= TASK TO COMPLETE =
Turn the records starting at the line containing "6.93 meters apart." and ending at the line containing "Question: A red" into a numbered list, skipping blank lines.

Scene-based reasoning records:
┌──

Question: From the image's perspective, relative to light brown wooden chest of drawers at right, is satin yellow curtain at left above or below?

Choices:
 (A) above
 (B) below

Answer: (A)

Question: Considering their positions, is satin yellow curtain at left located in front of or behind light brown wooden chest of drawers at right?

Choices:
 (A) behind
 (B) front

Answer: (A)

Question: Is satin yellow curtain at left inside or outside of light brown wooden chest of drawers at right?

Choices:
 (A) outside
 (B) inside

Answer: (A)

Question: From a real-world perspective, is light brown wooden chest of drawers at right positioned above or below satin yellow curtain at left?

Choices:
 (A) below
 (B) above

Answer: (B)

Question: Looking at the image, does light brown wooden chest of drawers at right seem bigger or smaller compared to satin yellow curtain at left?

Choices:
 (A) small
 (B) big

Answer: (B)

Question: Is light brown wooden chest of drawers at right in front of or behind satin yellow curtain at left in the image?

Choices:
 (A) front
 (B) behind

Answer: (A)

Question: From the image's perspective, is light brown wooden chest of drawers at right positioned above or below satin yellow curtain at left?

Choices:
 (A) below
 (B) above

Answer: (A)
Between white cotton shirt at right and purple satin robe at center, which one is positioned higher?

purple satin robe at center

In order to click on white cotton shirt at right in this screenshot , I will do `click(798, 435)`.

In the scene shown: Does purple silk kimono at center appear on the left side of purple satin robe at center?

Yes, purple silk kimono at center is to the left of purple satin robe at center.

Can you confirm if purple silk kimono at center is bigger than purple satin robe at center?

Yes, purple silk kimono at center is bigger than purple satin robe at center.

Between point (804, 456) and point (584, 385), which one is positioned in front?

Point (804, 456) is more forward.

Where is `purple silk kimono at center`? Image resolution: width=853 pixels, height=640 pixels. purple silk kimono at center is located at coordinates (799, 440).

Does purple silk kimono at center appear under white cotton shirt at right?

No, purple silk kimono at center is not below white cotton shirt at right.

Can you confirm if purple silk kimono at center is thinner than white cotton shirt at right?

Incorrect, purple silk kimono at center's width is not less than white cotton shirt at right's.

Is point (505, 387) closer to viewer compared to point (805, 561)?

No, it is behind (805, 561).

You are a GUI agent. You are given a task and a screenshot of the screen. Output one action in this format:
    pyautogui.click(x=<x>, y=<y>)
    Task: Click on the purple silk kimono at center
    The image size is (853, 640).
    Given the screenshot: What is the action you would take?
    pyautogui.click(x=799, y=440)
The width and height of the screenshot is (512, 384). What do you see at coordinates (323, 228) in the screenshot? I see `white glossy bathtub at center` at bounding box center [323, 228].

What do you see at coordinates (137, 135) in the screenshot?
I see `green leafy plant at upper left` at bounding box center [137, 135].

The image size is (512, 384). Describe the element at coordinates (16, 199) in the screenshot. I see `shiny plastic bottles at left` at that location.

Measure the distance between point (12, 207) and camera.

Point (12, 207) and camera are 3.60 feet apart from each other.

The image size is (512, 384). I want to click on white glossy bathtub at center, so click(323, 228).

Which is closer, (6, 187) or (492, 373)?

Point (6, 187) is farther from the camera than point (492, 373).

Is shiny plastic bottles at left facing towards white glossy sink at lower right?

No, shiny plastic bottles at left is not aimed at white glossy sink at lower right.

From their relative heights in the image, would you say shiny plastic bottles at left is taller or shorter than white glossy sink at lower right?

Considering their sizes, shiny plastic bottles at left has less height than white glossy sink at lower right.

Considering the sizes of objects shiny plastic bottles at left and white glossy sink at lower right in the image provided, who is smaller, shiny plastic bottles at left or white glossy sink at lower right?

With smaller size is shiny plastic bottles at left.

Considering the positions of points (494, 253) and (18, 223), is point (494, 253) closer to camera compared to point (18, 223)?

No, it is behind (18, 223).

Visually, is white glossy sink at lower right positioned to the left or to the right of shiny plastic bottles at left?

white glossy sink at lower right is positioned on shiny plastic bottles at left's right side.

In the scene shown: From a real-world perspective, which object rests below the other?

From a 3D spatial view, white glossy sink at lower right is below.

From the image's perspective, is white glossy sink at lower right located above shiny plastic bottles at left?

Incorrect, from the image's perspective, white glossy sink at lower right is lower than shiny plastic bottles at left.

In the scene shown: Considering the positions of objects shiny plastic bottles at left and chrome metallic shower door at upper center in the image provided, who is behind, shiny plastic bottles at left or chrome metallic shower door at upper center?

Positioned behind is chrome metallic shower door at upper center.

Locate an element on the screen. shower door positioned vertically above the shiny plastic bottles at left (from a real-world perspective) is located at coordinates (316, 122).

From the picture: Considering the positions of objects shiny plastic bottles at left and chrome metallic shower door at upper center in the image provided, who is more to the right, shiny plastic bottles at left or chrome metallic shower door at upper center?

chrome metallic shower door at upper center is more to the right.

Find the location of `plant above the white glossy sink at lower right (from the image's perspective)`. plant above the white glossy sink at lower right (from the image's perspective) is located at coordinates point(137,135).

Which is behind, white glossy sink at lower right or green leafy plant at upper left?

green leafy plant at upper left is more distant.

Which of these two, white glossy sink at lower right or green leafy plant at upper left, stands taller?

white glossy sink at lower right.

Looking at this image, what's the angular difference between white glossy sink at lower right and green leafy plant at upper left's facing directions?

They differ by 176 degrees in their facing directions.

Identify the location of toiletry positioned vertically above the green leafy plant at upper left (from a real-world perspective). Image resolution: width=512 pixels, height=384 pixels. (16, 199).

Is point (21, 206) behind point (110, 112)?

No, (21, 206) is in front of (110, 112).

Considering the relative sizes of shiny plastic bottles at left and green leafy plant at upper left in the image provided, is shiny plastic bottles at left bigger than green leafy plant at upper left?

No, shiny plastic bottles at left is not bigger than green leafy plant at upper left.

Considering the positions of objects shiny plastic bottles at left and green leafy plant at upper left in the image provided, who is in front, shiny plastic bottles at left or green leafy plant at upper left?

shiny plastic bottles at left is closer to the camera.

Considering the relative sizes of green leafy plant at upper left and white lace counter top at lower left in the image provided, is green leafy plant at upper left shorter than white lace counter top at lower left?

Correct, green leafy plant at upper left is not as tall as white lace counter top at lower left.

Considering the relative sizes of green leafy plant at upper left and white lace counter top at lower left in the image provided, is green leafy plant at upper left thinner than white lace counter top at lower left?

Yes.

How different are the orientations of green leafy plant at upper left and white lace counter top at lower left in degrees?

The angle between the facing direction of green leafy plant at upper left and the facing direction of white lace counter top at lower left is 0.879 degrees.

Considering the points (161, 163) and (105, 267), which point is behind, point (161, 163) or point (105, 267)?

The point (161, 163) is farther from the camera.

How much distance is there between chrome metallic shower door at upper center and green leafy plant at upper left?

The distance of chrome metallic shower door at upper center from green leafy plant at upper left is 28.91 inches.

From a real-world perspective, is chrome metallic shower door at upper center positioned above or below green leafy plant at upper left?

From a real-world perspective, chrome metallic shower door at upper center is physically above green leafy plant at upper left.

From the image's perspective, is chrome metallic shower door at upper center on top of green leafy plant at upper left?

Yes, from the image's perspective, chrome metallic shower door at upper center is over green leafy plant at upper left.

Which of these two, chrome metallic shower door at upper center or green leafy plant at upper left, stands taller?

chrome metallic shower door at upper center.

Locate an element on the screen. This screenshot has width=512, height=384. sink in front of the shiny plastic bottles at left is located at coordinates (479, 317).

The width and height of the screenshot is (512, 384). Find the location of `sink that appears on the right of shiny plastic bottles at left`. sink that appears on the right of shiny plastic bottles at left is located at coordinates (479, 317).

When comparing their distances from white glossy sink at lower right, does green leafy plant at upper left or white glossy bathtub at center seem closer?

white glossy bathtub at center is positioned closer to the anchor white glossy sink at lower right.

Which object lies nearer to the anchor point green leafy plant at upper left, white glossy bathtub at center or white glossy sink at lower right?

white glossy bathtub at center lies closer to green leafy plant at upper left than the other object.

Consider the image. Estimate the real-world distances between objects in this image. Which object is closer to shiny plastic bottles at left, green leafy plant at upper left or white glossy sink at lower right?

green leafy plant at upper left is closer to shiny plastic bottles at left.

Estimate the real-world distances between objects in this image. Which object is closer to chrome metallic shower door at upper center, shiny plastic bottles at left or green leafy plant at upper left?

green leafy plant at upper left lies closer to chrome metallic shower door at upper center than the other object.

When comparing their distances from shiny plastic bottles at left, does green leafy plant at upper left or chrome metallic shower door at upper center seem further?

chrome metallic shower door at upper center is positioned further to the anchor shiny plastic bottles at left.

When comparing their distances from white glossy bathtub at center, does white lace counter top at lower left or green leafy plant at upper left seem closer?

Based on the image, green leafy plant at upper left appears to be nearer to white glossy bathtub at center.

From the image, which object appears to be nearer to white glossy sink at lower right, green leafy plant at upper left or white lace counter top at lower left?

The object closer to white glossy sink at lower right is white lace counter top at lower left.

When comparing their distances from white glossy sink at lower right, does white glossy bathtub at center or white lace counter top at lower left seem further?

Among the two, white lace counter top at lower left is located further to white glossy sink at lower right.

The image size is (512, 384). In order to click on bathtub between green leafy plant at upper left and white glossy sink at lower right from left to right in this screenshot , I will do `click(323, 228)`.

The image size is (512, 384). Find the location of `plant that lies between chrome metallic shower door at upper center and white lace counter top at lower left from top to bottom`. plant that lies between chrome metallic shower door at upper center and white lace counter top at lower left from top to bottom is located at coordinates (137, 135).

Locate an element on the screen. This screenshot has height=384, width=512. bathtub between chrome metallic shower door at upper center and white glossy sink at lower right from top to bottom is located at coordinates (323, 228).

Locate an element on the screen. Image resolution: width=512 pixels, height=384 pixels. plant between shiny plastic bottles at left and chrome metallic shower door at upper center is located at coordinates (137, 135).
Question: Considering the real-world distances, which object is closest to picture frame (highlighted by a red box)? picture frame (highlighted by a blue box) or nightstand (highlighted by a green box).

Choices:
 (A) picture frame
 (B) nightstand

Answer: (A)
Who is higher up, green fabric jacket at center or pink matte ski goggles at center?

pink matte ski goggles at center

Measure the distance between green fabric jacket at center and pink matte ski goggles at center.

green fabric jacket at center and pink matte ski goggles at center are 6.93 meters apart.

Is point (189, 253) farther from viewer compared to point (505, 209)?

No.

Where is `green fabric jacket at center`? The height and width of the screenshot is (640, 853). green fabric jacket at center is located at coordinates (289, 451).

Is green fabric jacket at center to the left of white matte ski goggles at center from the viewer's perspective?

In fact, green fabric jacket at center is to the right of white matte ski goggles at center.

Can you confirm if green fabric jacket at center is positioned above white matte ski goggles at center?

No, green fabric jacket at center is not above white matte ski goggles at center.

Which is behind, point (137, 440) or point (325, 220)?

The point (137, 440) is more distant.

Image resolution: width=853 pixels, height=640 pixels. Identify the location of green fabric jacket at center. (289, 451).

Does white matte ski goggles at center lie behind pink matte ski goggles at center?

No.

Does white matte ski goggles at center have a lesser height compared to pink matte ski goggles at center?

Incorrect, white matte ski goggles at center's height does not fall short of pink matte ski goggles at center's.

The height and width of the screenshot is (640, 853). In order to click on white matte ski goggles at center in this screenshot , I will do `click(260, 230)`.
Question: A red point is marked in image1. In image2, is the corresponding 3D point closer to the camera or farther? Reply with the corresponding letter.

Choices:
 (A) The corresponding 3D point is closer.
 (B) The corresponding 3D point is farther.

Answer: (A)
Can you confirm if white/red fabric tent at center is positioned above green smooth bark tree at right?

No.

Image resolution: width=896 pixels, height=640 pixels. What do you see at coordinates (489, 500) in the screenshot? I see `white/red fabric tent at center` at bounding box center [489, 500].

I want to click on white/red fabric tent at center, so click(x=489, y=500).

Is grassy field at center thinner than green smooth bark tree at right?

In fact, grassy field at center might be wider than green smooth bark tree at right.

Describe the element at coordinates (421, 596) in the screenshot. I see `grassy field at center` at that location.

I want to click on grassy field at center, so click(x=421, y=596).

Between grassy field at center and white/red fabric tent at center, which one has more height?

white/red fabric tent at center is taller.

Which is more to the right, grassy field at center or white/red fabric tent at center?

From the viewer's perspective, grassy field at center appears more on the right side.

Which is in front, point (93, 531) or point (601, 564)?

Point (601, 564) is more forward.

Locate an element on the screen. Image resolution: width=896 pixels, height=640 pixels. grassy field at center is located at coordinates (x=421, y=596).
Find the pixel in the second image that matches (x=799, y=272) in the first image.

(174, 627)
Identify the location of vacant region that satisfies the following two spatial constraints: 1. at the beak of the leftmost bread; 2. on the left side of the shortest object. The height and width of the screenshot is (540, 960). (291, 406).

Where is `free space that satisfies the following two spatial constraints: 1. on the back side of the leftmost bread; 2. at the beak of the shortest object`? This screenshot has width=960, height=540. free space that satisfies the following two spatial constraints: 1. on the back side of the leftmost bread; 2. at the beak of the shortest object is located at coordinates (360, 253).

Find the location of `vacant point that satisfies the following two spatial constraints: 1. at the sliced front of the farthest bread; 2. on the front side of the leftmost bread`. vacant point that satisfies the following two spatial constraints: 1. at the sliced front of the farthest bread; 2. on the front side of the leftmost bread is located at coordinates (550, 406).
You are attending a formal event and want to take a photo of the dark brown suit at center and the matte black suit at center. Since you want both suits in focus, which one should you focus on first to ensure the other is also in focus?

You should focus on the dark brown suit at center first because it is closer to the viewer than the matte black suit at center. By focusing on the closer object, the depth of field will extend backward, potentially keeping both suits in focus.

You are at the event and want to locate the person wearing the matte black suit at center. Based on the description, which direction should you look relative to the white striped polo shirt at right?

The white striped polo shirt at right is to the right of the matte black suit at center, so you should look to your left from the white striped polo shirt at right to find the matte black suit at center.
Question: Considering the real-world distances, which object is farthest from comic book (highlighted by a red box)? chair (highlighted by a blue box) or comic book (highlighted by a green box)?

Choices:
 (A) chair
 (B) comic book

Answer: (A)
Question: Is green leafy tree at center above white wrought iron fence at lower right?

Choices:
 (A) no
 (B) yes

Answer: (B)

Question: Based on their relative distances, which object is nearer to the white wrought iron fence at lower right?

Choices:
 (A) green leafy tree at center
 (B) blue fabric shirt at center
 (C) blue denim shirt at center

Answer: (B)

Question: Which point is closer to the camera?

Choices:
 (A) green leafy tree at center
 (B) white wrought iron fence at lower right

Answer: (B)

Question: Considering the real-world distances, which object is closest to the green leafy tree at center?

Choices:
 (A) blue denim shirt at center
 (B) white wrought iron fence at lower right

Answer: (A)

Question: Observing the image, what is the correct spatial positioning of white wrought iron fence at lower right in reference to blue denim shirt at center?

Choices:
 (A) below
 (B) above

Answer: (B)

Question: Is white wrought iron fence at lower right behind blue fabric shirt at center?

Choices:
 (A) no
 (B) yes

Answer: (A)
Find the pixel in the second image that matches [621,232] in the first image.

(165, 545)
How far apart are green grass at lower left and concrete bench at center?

└──

= EXERCISE ANSWER =
1. green fabric jacket at center and pink matte ski goggles at center are 6.93 meters apart.
2. Is point (189, 253) farther from viewer compared to point (505, 209)?
3. No.
4. Where is `green fabric jacket at center`? The height and width of the screenshot is (640, 853). green fabric jacket at center is located at coordinates (289, 451).
5. Is green fabric jacket at center to the left of white matte ski goggles at center from the viewer's perspective?
6. In fact, green fabric jacket at center is to the right of white matte ski goggles at center.
7. Can you confirm if green fabric jacket at center is positioned above white matte ski goggles at center?
8. No, green fabric jacket at center is not above white matte ski goggles at center.
9. Which is behind, point (137, 440) or point (325, 220)?
10. The point (137, 440) is more distant.
11. Image resolution: width=853 pixels, height=640 pixels. Identify the location of green fabric jacket at center. (289, 451).
12. Does white matte ski goggles at center lie behind pink matte ski goggles at center?
13. No.
14. Does white matte ski goggles at center have a lesser height compared to pink matte ski goggles at center?
15. Incorrect, white matte ski goggles at center's height does not fall short of pink matte ski goggles at center's.
16. The height and width of the screenshot is (640, 853). In order to click on white matte ski goggles at center in this screenshot , I will do `click(260, 230)`.
17. Question: A red point is marked in image1. In image2, is the corresponding 3D point closer to the camera or farther? Reply with the corresponding letter.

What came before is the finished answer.